*WHAT THE TASK REQUIRES*
Only the pictures are to be dropped; return all other data below exactly.

[GIVEN MATERIAL — start]

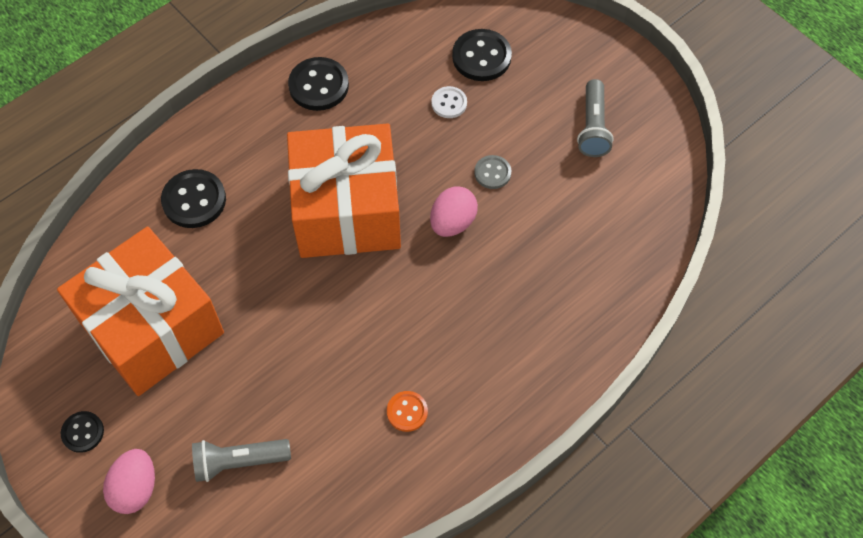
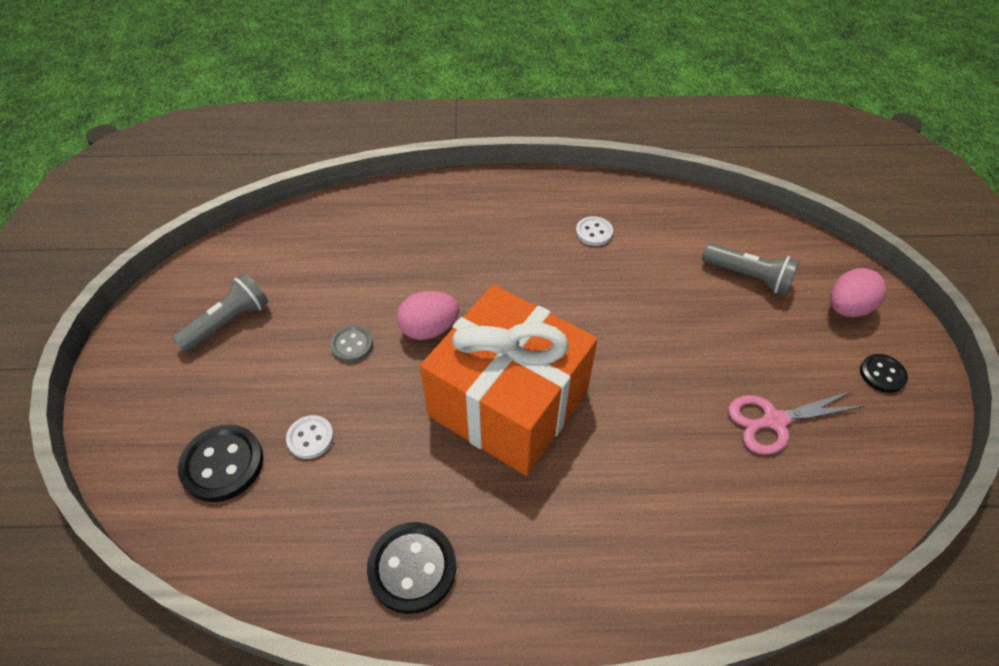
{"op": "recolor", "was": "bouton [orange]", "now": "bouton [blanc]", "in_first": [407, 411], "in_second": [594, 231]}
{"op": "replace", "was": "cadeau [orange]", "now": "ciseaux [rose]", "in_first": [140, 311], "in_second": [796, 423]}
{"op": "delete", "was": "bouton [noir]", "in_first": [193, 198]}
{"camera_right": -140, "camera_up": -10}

[GIVEN MATERIAL — finish]

*THE COMPLETED TASK*
{"op": "recolor", "was": "bouton [orange]", "now": "bouton [blanc]", "in_first": [407, 411], "in_second": [594, 231]}
{"op": "replace", "was": "cadeau [orange]", "now": "ciseaux [rose]", "in_first": [140, 311], "in_second": [796, 423]}
{"op": "delete", "was": "bouton [noir]", "in_first": [193, 198]}
{"camera_right": -140, "camera_up": -10}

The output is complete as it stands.